_WHAT IS REQUIRED_: Below are some entries. Repeat exactly the lines from the one with "camera: 155 degrees right, 0 degrees up" through the one with "(276, 127) = (319, 137): grey", and only those.

_INPUT_:
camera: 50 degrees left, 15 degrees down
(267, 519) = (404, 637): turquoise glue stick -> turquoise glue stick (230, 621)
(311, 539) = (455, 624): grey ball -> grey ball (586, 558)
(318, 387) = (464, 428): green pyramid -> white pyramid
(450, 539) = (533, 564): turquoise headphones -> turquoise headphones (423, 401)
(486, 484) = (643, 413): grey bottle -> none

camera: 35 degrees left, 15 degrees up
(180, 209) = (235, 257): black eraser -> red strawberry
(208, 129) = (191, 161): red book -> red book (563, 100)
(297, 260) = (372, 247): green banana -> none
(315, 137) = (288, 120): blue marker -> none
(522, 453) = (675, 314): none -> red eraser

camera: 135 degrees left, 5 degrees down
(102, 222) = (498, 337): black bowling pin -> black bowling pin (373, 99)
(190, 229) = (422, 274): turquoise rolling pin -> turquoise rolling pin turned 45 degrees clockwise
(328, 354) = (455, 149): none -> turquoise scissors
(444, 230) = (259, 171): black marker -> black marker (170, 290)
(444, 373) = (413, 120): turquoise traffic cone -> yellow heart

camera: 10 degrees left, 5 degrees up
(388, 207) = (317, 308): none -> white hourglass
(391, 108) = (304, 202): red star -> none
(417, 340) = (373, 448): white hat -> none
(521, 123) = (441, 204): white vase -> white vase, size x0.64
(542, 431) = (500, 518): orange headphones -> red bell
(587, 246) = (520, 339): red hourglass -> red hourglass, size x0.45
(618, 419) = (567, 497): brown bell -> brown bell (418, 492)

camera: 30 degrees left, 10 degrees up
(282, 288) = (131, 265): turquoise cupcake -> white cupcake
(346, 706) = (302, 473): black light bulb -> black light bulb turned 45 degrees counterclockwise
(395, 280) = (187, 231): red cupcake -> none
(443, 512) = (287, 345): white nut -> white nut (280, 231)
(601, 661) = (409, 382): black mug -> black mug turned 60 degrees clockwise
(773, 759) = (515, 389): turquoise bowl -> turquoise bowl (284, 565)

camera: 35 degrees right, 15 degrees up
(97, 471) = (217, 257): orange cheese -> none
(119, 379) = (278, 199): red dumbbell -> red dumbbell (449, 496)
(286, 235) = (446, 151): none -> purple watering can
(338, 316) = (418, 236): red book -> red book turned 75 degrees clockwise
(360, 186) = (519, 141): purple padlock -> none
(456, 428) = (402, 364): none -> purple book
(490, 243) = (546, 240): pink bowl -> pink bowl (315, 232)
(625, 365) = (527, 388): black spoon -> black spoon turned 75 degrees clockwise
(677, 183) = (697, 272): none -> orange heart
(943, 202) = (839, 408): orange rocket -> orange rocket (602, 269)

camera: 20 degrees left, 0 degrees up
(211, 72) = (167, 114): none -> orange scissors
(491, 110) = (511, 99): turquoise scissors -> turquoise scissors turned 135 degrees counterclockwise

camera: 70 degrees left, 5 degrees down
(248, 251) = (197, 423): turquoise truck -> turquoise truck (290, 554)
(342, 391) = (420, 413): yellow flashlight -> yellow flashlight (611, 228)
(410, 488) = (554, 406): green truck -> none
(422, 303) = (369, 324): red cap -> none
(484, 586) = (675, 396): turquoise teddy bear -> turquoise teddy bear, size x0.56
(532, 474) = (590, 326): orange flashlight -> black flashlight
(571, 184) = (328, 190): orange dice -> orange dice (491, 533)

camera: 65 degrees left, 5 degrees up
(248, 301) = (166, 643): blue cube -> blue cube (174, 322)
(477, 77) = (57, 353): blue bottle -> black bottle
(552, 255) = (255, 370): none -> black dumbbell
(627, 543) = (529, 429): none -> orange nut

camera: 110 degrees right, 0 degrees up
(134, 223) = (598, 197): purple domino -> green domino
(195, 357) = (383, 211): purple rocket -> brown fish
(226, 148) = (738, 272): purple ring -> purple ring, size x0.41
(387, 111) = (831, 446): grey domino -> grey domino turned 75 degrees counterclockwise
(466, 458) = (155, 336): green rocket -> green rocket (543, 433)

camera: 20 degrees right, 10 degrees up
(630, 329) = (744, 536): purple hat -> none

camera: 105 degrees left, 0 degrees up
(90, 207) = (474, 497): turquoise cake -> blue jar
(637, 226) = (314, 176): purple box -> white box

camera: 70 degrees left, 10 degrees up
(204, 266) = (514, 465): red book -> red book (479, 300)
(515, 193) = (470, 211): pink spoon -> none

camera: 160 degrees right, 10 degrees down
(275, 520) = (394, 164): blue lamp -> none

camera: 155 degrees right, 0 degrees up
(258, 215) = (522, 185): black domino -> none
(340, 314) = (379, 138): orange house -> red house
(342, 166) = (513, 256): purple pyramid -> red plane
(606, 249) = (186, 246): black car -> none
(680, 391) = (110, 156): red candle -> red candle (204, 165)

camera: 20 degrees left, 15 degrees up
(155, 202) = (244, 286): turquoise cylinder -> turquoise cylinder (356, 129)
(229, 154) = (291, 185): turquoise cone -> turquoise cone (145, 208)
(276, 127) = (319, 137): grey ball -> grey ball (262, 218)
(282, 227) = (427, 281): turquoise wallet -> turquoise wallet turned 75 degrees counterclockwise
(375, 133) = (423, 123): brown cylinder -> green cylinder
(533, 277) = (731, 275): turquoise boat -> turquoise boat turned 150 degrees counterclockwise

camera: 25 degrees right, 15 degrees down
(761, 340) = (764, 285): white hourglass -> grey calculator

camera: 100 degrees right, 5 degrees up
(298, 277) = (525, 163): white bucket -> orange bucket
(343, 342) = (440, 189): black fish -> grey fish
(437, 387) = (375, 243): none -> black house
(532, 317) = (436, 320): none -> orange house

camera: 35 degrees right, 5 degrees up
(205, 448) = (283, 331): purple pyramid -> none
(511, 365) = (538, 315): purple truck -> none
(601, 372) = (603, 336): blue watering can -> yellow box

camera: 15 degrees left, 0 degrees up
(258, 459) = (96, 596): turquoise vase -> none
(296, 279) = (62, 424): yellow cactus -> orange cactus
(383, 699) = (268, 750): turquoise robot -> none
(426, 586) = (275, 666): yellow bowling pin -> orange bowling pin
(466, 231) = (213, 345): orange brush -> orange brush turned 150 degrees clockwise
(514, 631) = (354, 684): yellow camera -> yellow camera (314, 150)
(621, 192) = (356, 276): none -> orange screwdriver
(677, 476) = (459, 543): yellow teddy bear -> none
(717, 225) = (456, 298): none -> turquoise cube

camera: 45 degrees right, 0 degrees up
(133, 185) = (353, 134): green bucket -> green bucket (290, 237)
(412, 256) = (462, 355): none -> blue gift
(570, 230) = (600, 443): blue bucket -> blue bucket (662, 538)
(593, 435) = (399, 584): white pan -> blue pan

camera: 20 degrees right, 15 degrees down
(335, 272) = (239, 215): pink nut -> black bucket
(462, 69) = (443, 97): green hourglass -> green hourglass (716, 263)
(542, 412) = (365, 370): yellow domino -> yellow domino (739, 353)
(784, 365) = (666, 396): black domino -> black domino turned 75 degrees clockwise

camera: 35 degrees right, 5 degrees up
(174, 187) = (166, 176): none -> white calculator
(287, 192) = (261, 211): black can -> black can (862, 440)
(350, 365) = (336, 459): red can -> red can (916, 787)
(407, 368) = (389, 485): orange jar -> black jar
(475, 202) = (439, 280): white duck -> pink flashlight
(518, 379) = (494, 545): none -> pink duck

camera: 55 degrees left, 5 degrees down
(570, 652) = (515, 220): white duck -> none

_OUTPUT OF THE TASK_:
camera: 155 degrees right, 0 degrees up
(258, 215) = (522, 185): black domino -> none
(340, 314) = (379, 138): orange house -> red house
(342, 166) = (513, 256): purple pyramid -> red plane
(606, 249) = (186, 246): black car -> none
(680, 391) = (110, 156): red candle -> red candle (204, 165)

camera: 20 degrees left, 15 degrees up
(155, 202) = (244, 286): turquoise cylinder -> turquoise cylinder (356, 129)
(229, 154) = (291, 185): turquoise cone -> turquoise cone (145, 208)
(276, 127) = (319, 137): grey ball -> grey ball (262, 218)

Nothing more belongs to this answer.